WHAT YOU ARE ASKED TO DO —
Restate the lines exactly, starting at the line that contains "red light bulb: 4 -> 6" and finishing with the final line of the records.

** TASK INPUT follows **

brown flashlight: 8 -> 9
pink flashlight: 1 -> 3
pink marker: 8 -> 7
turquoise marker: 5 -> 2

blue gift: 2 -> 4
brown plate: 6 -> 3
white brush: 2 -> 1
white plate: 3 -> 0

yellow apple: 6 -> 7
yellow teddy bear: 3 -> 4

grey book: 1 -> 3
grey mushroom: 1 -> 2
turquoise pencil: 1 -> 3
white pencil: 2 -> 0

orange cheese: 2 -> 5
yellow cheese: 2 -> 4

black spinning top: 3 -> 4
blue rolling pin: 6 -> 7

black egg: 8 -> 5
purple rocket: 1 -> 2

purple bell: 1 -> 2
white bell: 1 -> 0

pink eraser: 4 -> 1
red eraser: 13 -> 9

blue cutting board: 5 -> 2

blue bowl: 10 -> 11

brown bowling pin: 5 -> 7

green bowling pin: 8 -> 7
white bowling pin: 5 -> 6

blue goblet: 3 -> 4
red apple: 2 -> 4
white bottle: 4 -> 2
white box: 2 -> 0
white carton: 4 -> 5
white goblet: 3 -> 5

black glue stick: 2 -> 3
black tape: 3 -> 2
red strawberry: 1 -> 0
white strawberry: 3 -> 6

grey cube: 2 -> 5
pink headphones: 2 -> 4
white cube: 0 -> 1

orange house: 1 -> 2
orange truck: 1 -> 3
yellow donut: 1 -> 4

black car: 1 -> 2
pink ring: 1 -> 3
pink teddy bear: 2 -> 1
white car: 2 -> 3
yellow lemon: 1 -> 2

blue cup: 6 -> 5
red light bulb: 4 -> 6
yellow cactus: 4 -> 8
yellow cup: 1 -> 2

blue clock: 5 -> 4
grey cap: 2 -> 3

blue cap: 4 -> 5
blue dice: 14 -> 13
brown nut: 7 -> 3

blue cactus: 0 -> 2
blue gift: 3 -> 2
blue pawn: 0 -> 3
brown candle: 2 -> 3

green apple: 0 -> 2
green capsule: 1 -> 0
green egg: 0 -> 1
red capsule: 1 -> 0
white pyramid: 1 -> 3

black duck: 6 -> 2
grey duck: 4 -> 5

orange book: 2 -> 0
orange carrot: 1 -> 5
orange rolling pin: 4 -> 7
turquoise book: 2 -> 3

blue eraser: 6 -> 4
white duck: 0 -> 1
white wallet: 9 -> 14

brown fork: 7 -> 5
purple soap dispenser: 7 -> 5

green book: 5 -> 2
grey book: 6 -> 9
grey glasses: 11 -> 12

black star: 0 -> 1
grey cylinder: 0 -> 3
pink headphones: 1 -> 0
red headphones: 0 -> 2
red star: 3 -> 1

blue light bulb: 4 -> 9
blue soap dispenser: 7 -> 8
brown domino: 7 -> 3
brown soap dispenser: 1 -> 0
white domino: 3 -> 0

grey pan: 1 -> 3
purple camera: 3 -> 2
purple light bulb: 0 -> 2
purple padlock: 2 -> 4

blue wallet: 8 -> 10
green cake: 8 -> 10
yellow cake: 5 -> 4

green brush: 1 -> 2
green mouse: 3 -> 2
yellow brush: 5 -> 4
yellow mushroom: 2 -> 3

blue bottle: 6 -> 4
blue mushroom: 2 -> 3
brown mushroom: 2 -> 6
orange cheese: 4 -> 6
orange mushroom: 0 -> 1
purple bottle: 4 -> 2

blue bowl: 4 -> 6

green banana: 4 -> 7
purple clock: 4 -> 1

** End of TASK INPUT **

PROBLEM SOLUTION —
red light bulb: 4 -> 6
yellow cactus: 4 -> 8
yellow cup: 1 -> 2

blue clock: 5 -> 4
grey cap: 2 -> 3

blue cap: 4 -> 5
blue dice: 14 -> 13
brown nut: 7 -> 3

blue cactus: 0 -> 2
blue gift: 3 -> 2
blue pawn: 0 -> 3
brown candle: 2 -> 3

green apple: 0 -> 2
green capsule: 1 -> 0
green egg: 0 -> 1
red capsule: 1 -> 0
white pyramid: 1 -> 3

black duck: 6 -> 2
grey duck: 4 -> 5

orange book: 2 -> 0
orange carrot: 1 -> 5
orange rolling pin: 4 -> 7
turquoise book: 2 -> 3

blue eraser: 6 -> 4
white duck: 0 -> 1
white wallet: 9 -> 14

brown fork: 7 -> 5
purple soap dispenser: 7 -> 5

green book: 5 -> 2
grey book: 6 -> 9
grey glasses: 11 -> 12

black star: 0 -> 1
grey cylinder: 0 -> 3
pink headphones: 1 -> 0
red headphones: 0 -> 2
red star: 3 -> 1

blue light bulb: 4 -> 9
blue soap dispenser: 7 -> 8
brown domino: 7 -> 3
brown soap dispenser: 1 -> 0
white domino: 3 -> 0

grey pan: 1 -> 3
purple camera: 3 -> 2
purple light bulb: 0 -> 2
purple padlock: 2 -> 4

blue wallet: 8 -> 10
green cake: 8 -> 10
yellow cake: 5 -> 4

green brush: 1 -> 2
green mouse: 3 -> 2
yellow brush: 5 -> 4
yellow mushroom: 2 -> 3

blue bottle: 6 -> 4
blue mushroom: 2 -> 3
brown mushroom: 2 -> 6
orange cheese: 4 -> 6
orange mushroom: 0 -> 1
purple bottle: 4 -> 2

blue bowl: 4 -> 6

green banana: 4 -> 7
purple clock: 4 -> 1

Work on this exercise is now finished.